**Material provided**:
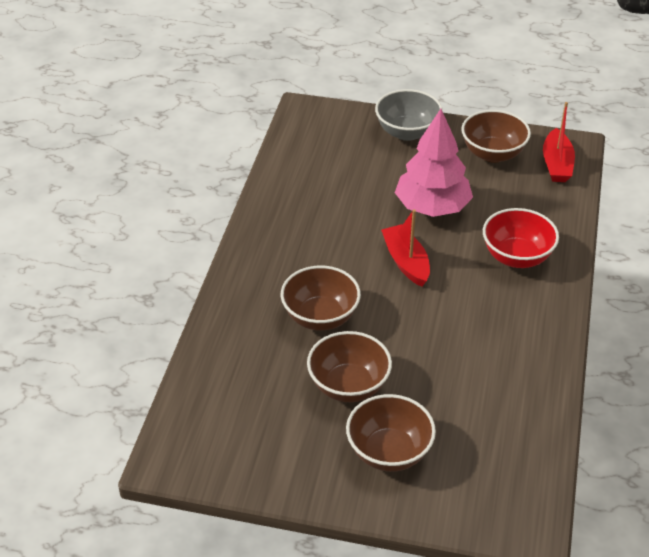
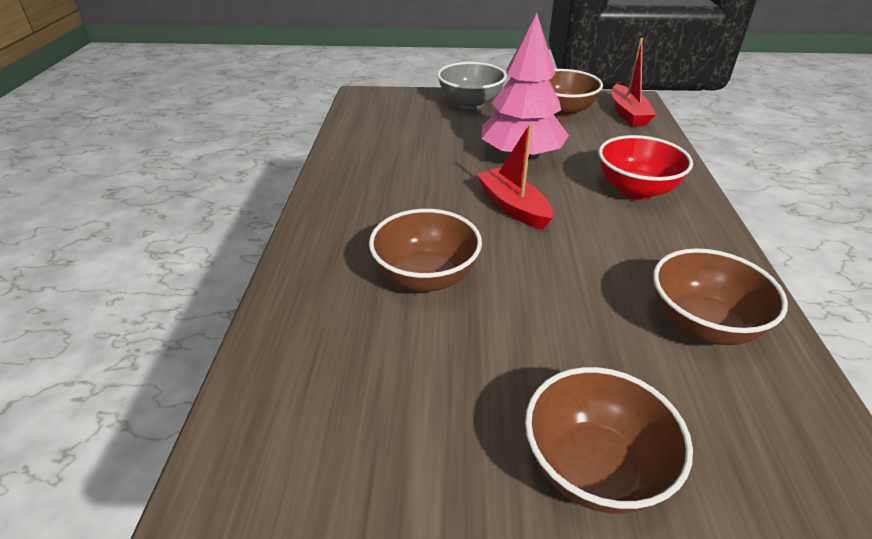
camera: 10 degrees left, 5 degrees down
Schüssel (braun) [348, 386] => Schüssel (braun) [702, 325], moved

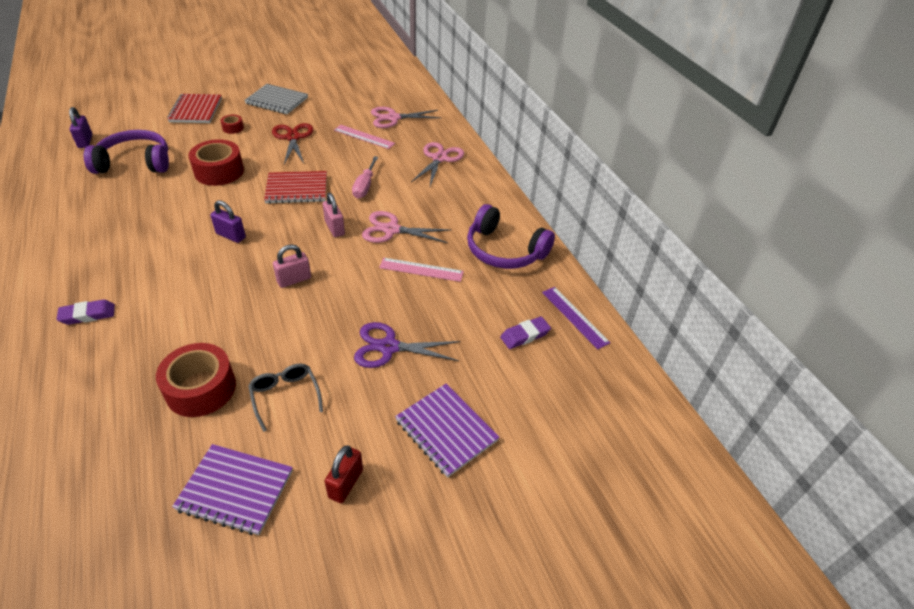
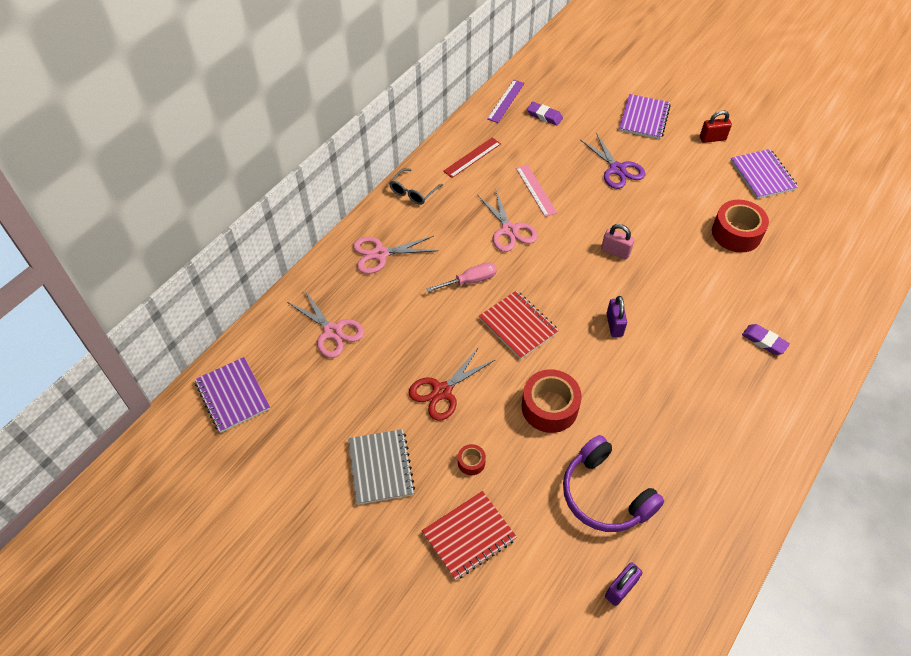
camera: 120 degrees left, 10 degrees up
Lineal (rosa) [364, 137] => nothing
Vorhängeschloss (rosa) [334, 228] => nothing
Kopfhörer (lila) [504, 251] => Lineal (rot) [472, 157]
Brille (grau) [285, 396] => Brille (grau) [413, 192], moved
nothing => Notizbuch (lila) [232, 396]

**Task statement**:
Copy exactly the line containing "camera: 120 degrees left, 10 degrees up" and each line after it through the end of the records above.

**Finished task**:
camera: 120 degrees left, 10 degrees up
Lineal (rosa) [364, 137] => nothing
Vorhängeschloss (rosa) [334, 228] => nothing
Kopfhörer (lila) [504, 251] => Lineal (rot) [472, 157]
Brille (grau) [285, 396] => Brille (grau) [413, 192], moved
nothing => Notizbuch (lila) [232, 396]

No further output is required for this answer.